| What the task asks |
Scan the entries below. Return every line that includes "Preferences".

Dataset records
○ ○ ○ ○ ○

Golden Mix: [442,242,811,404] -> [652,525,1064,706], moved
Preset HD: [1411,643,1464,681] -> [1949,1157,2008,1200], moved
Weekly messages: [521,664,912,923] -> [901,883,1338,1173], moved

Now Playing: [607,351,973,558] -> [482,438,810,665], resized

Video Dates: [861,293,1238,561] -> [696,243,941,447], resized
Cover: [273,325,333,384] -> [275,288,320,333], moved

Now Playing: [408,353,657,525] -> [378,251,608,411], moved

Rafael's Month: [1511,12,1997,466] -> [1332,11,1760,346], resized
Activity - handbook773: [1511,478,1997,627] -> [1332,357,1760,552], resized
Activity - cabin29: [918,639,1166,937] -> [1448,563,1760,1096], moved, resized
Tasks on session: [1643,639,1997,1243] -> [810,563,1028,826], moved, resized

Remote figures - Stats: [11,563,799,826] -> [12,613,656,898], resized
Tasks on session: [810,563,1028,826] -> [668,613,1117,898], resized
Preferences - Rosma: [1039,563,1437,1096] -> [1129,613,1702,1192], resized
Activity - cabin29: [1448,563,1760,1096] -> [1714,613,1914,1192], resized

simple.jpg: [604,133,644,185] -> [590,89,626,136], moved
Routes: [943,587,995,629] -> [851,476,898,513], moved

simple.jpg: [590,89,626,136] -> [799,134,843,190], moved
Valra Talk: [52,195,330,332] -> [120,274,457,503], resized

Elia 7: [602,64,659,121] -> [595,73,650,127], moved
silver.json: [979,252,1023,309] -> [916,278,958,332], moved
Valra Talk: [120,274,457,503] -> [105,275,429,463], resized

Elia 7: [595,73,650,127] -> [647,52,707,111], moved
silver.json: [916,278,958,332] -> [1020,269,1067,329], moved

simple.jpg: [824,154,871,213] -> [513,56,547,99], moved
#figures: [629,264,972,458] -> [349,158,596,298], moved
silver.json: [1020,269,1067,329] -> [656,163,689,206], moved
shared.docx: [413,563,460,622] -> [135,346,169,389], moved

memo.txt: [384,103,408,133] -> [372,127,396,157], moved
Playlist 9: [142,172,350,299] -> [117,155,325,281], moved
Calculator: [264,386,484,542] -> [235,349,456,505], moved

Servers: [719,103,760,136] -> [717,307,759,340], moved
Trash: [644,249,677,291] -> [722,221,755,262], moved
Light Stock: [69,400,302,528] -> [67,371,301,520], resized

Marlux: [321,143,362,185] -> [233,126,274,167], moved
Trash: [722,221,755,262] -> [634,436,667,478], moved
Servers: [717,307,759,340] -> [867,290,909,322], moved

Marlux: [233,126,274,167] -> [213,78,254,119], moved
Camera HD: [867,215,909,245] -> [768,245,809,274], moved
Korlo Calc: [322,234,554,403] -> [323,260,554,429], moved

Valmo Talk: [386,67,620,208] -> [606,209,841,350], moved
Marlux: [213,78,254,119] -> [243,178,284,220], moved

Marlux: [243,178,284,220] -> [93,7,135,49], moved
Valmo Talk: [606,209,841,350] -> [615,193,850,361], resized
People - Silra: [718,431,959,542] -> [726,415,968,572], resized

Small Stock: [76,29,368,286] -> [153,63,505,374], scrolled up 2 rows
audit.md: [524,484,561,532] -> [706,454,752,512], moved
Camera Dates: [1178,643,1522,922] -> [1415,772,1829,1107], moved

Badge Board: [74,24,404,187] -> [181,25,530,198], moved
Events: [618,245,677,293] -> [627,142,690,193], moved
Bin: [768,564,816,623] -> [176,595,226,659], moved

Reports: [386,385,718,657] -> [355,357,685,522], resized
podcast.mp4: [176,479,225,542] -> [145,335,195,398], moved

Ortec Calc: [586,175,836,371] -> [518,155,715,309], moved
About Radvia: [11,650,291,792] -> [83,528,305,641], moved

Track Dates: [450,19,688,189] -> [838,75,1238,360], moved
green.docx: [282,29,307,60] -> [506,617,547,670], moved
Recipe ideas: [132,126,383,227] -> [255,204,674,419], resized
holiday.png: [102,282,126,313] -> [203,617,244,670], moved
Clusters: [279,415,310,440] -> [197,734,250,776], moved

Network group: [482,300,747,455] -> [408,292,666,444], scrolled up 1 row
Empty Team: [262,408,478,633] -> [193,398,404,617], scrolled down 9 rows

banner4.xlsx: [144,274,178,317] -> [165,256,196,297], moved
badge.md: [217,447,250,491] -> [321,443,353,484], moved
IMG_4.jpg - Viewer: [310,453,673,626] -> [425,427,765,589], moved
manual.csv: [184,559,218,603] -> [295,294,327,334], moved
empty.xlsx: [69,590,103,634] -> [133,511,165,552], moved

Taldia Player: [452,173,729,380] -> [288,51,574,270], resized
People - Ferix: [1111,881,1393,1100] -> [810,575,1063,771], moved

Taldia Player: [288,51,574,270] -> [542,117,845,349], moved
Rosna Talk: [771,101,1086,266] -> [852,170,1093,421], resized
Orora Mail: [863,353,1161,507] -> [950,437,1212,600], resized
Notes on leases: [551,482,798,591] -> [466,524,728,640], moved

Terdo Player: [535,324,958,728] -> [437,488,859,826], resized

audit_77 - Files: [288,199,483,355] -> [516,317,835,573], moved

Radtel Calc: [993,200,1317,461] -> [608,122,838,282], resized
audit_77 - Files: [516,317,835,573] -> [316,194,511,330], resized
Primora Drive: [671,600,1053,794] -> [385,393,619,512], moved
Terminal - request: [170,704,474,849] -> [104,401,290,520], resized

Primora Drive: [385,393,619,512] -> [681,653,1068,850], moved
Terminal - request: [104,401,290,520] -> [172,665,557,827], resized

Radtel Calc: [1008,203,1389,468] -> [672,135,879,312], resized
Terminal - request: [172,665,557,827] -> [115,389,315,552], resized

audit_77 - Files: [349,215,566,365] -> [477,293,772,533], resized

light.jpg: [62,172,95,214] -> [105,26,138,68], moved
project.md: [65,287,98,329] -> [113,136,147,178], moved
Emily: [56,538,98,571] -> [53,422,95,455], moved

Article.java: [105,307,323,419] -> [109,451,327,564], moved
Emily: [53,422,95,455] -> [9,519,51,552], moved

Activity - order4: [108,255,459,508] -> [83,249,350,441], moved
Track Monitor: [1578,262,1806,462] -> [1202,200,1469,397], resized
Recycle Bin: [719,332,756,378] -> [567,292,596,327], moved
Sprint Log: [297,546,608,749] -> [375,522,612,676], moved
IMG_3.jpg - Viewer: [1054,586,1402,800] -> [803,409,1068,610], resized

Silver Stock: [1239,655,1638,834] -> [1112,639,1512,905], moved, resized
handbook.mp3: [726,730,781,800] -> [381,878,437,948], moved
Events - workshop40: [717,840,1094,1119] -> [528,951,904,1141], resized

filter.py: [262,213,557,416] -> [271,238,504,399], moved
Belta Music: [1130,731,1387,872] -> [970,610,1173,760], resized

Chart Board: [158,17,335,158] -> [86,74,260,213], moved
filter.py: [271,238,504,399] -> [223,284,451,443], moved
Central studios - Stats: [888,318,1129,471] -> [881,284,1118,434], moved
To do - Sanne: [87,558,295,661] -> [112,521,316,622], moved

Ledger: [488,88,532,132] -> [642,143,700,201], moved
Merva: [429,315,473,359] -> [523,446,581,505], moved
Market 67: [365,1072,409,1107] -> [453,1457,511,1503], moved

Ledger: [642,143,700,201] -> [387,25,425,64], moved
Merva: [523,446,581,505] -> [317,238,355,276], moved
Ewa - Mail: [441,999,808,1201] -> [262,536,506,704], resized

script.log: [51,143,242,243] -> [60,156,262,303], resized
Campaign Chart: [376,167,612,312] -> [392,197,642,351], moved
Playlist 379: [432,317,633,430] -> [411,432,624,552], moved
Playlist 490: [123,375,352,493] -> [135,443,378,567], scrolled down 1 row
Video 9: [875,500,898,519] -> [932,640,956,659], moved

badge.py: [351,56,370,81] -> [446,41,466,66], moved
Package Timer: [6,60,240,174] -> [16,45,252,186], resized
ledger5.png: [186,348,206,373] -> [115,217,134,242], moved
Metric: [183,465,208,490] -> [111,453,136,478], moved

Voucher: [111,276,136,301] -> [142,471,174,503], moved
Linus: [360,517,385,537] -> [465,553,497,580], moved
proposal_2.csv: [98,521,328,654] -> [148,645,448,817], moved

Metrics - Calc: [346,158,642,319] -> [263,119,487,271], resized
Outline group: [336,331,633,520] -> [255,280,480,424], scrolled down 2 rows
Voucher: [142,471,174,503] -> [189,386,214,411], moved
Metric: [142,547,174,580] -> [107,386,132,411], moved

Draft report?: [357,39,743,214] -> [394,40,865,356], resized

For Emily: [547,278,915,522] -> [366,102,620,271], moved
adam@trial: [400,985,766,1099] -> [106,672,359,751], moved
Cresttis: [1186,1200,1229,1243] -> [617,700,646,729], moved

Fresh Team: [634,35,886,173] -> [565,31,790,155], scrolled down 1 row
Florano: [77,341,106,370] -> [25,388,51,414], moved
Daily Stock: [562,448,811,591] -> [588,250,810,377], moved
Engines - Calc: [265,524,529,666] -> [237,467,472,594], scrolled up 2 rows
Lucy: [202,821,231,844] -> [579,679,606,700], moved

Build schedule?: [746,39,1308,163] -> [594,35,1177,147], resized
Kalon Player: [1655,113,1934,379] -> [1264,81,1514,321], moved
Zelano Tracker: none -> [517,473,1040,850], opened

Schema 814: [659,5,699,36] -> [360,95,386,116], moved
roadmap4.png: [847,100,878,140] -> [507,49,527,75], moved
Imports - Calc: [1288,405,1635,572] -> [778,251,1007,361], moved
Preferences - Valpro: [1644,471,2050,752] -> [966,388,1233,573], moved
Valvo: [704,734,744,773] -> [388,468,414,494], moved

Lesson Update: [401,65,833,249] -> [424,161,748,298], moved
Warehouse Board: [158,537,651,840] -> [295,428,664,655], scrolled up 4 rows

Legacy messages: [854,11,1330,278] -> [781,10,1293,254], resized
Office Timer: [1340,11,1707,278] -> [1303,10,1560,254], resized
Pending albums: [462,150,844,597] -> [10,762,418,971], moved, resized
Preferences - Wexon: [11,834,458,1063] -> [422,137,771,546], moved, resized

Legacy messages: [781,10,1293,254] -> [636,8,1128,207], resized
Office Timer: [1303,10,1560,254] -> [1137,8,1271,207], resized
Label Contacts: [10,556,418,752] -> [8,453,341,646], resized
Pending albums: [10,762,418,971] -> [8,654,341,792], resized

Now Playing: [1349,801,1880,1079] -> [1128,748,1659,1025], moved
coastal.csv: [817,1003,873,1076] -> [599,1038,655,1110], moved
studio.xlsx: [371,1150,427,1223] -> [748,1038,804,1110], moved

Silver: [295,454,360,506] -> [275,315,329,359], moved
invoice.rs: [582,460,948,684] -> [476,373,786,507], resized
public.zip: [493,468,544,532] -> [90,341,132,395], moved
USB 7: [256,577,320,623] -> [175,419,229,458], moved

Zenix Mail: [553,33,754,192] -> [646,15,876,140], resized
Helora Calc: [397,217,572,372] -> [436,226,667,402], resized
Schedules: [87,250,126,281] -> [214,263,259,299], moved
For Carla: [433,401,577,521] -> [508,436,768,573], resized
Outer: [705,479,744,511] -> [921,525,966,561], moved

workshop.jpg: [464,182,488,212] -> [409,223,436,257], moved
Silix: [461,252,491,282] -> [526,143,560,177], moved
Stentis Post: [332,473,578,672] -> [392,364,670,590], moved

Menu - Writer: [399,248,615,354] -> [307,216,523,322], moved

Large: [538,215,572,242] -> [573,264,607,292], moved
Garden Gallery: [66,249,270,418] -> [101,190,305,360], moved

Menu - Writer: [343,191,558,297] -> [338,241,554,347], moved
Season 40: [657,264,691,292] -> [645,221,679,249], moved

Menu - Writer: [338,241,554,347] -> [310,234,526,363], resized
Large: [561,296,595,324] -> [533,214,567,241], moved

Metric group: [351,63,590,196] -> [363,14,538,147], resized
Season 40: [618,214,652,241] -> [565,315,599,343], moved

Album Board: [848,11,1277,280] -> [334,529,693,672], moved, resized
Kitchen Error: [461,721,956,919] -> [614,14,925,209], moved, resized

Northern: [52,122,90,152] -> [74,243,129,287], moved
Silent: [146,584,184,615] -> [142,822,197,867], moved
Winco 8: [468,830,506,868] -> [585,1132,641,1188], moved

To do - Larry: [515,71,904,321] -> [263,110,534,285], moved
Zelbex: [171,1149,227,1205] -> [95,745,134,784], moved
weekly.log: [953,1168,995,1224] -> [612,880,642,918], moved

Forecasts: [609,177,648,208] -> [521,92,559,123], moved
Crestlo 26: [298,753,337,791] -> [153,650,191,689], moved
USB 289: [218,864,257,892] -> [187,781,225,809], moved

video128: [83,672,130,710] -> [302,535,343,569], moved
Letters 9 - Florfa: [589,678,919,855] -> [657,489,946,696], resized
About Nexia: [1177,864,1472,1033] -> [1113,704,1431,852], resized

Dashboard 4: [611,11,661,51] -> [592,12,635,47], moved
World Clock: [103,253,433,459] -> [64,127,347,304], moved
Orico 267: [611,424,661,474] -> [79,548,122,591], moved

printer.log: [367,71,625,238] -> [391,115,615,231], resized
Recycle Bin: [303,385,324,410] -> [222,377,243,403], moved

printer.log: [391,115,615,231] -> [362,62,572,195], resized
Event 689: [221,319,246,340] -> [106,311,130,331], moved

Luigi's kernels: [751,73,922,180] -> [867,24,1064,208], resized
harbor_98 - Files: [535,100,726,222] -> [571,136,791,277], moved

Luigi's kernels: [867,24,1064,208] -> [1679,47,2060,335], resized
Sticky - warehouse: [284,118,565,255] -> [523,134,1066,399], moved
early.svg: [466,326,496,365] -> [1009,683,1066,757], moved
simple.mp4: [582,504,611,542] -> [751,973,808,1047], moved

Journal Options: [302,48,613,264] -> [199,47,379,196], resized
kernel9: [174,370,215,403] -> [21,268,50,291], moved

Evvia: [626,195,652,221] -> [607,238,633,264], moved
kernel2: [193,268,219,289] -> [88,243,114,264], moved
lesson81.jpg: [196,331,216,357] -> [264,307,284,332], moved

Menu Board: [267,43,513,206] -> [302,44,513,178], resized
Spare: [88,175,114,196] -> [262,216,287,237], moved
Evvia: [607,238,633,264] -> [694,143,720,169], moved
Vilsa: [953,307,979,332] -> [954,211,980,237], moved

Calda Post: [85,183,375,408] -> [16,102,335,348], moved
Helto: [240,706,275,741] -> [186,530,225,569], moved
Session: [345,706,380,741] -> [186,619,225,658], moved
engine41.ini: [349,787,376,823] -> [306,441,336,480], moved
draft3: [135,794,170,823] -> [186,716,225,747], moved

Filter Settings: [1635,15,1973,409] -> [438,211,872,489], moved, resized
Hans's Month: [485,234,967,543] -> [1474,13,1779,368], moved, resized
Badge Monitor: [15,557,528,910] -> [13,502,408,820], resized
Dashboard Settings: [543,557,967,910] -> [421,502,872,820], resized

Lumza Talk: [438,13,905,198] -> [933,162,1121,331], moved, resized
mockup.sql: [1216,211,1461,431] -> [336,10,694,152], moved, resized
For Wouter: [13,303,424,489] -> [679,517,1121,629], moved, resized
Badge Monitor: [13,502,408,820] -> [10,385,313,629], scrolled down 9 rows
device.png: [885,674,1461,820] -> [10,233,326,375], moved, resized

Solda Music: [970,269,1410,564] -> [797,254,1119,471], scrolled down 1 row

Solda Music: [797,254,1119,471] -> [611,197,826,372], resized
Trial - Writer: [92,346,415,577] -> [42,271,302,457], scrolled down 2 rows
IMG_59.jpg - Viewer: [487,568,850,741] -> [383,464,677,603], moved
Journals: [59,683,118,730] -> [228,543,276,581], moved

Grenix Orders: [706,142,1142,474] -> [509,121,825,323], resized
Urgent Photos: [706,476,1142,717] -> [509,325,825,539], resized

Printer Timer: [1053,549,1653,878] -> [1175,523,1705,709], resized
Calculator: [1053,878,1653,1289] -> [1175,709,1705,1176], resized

○ ○ ○ ○ ○

| Task solution |
Preferences - Rosma: [1039,563,1437,1096] -> [1129,613,1702,1192], resized
Preferences - Valpro: [1644,471,2050,752] -> [966,388,1233,573], moved
Preferences - Wexon: [11,834,458,1063] -> [422,137,771,546], moved, resized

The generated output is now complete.